_What is being asked:_ Will you write out, word for word, every line from the one with "U3 pin IN-: n7 -> 0V" to the final line of the data below, with the pictures left out?

[[ Data records, beginning ]]

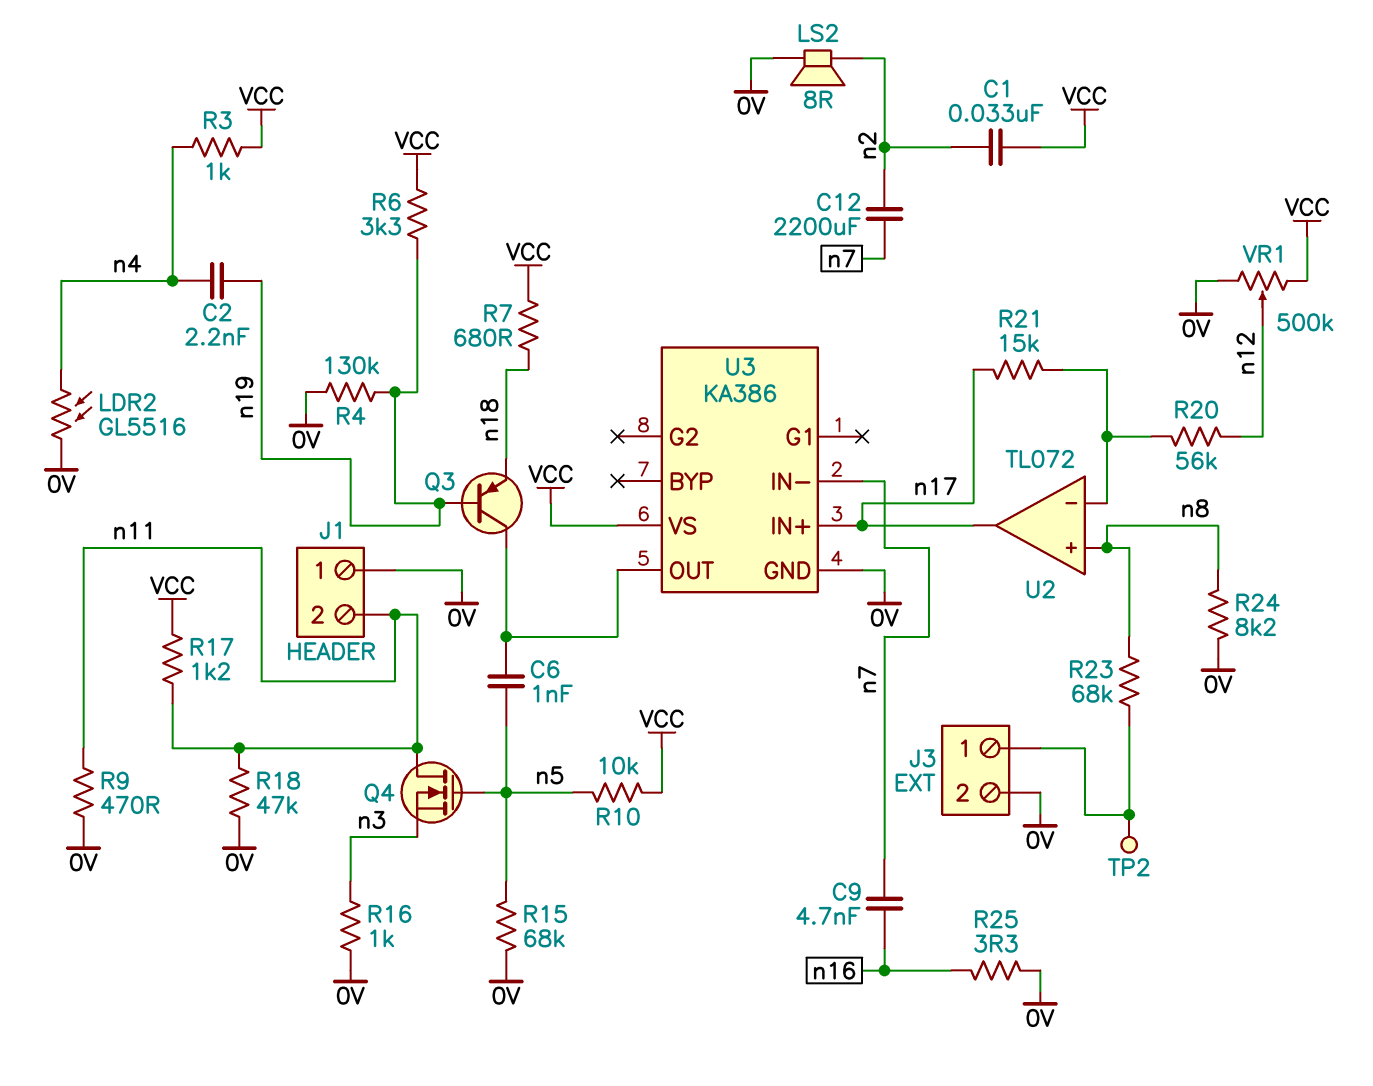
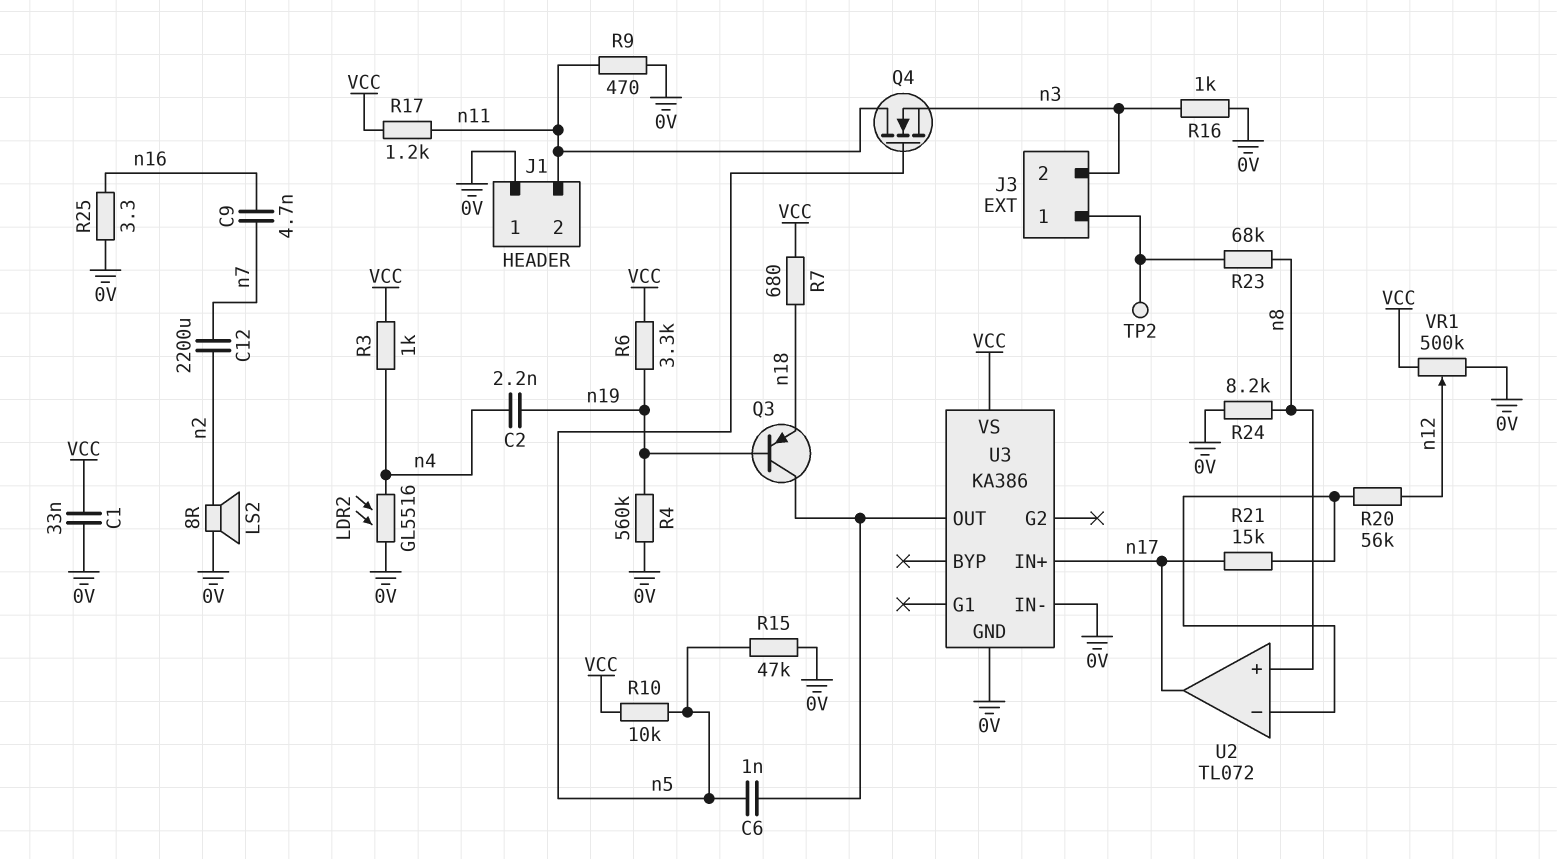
C1: 33nF (VCC, n2) -> 33nF (0V, VCC)
J3 pin 2: 0V -> n3
R4: 130k (0V, n19) -> 560k (0V, n19)
R15: 68k (0V, n5) -> 47k (0V, n5)
R18: 47k (0V, n11) -> none
U3 pin IN-: n7 -> 0V

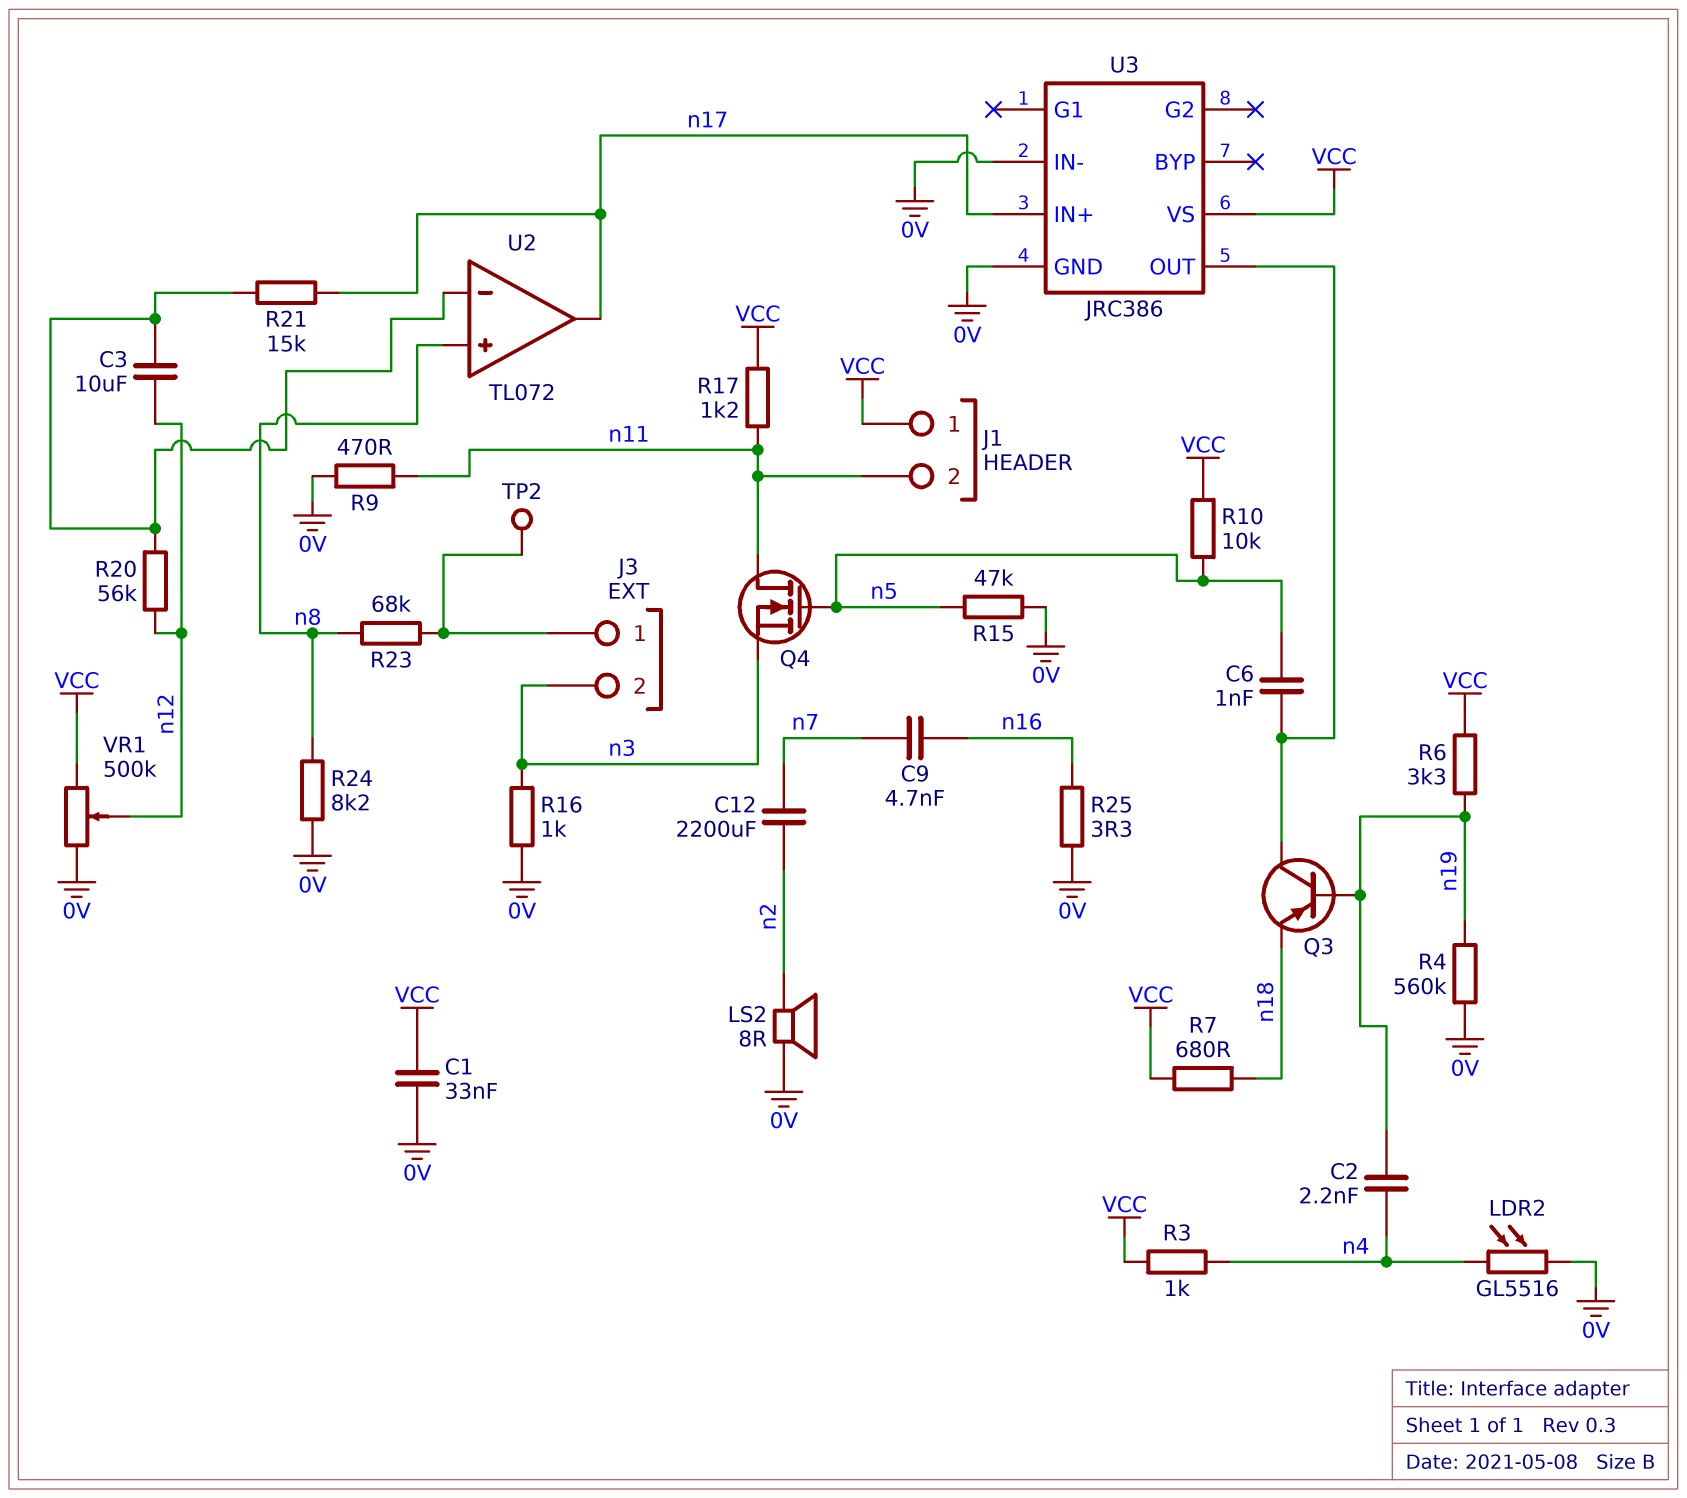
C3: none -> 10uF (U2/in-, n12)
J1 pin 1: 0V -> VCC
U3: KA386 -> JRC386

[[ Data records, end ]]

_Result of this exercise:_
U3 pin IN-: n7 -> 0V

C3: none -> 10uF (U2/in-, n12)
J1 pin 1: 0V -> VCC
U3: KA386 -> JRC386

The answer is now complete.